▶ [RAW DATA]:
^^^^^^^^^^^^^^^^
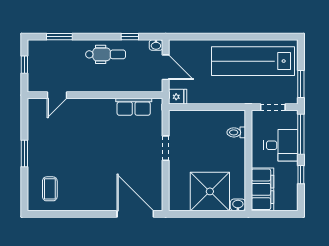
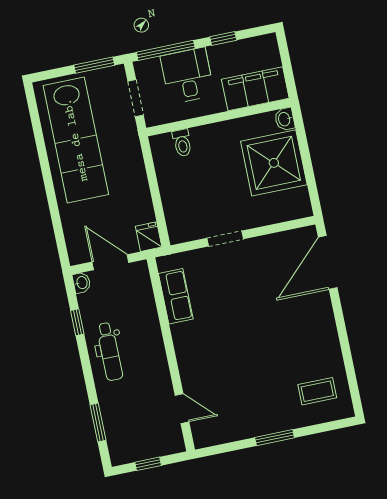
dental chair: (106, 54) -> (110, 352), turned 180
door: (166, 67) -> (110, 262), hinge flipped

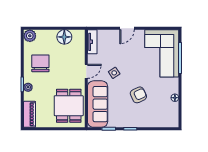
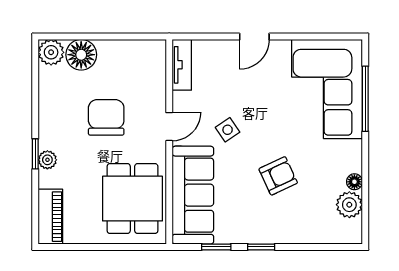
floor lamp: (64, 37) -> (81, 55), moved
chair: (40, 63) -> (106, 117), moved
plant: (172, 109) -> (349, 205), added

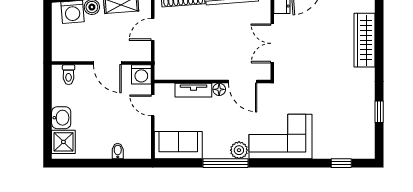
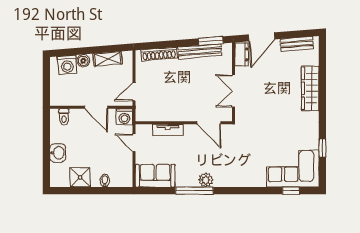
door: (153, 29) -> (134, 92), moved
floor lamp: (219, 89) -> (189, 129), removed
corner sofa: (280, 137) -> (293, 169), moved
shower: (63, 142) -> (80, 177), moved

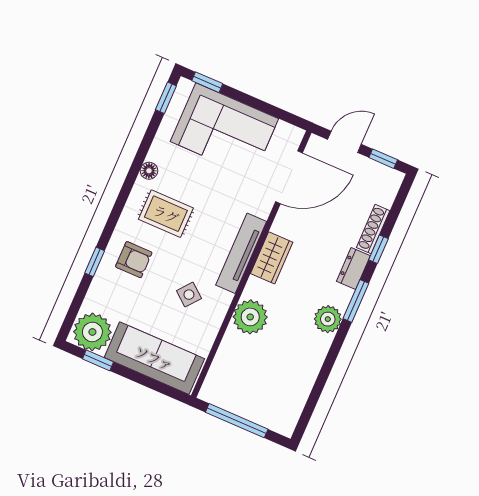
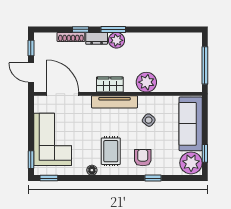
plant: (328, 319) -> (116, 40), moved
^^^^^^^^^^^^^^^^
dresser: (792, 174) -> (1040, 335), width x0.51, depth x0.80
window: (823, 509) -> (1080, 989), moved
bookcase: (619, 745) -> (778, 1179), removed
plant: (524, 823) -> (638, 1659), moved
^^^^^^^^^^^^^^^^
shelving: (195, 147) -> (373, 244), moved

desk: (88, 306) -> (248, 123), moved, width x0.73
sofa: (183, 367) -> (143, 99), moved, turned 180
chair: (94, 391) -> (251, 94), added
^^^^^^^^^^^^^^^^
▶ [JOB ITEM]: Work out how many lines of the material above contain the word "door", then give only that figure.

▶ [THE ANSWER]: 2